Itemized modification records
- Opening Delimiter -

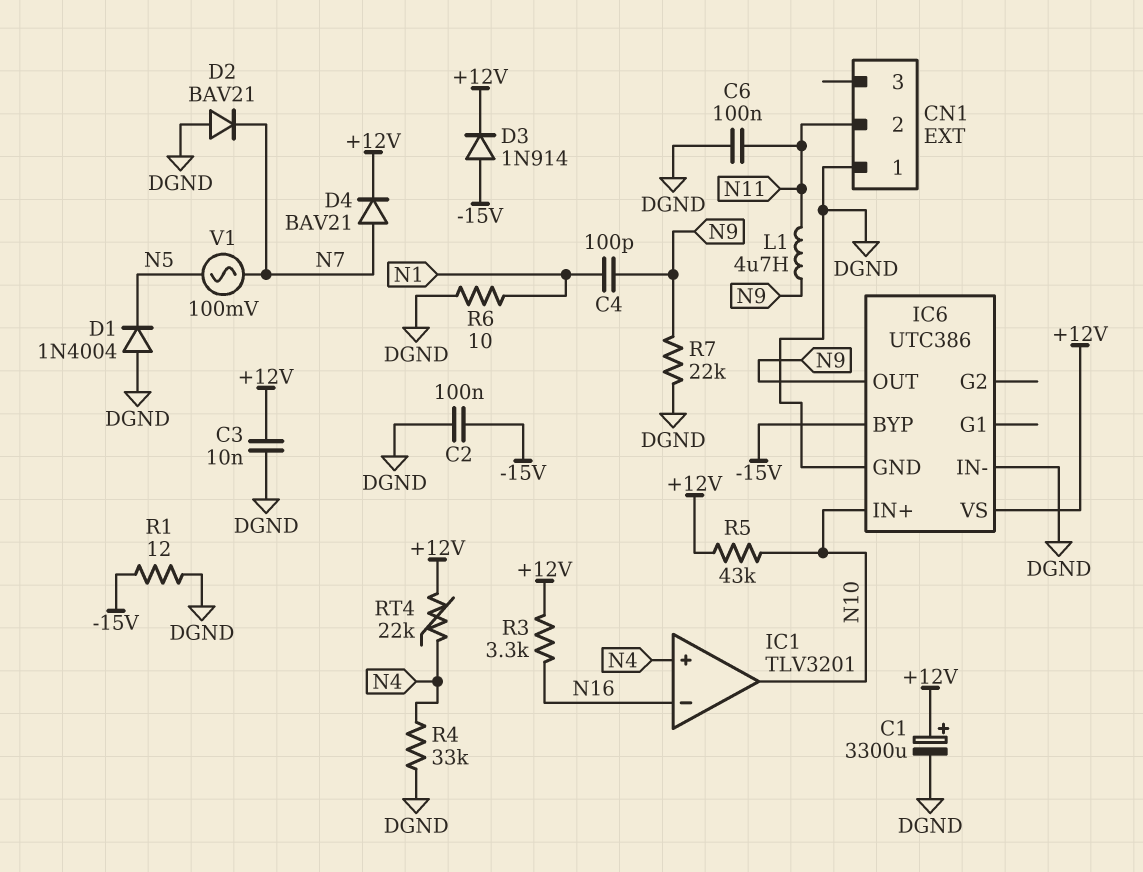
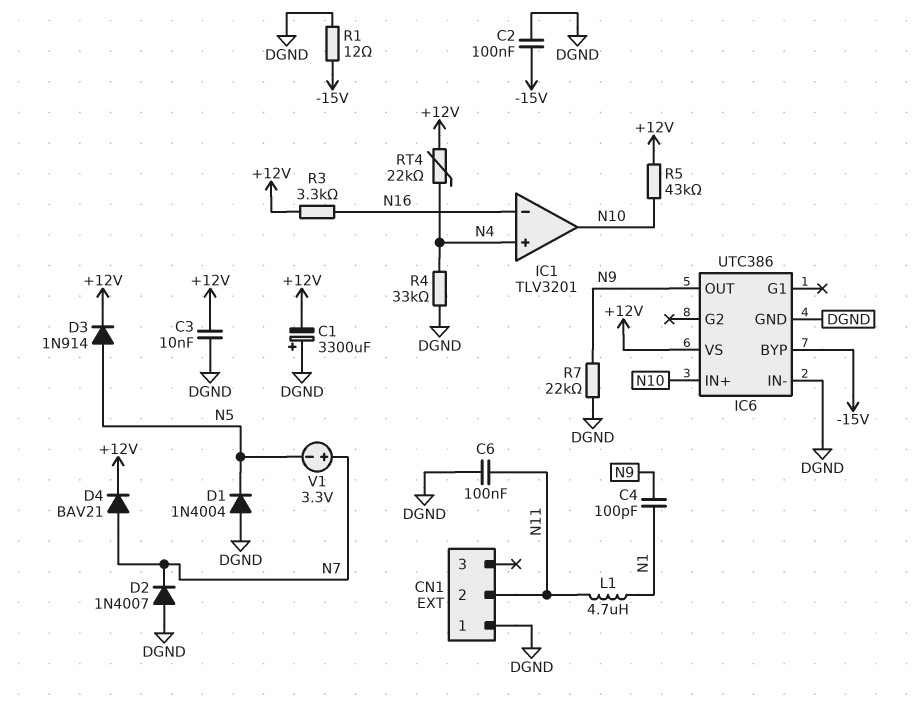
C1: 3300uF (plus +12V, minus DGND) -> 3300uF (plus DGND, minus +12V)
D2: diode BAV21 (A DGND, K N7) -> diode 1N4007 (A DGND, K N7)
D3: diode 1N914 (A -15V, K +12V) -> diode 1N914 (A N5, K +12V)
L1: 4.7uH (N9, N11) -> 4.7uH (N1, N11)
R6: 10 (DGND, N1) -> none
V1: AC 100mV (N5, N7) -> 3.3V (plus N7, minus N5)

- Closing Delimiter -

▸ **PROBLEM TO WORK ON**: Only the lines from the one containing "L1: 4.7uH (N9, N11) -> 4.7uH (N1, N11)" through the last line of the records are to be set down, exactly as they appear.

▸ **ANSWER TO THIS PROBLEM**:
L1: 4.7uH (N9, N11) -> 4.7uH (N1, N11)
R6: 10 (DGND, N1) -> none
V1: AC 100mV (N5, N7) -> 3.3V (plus N7, minus N5)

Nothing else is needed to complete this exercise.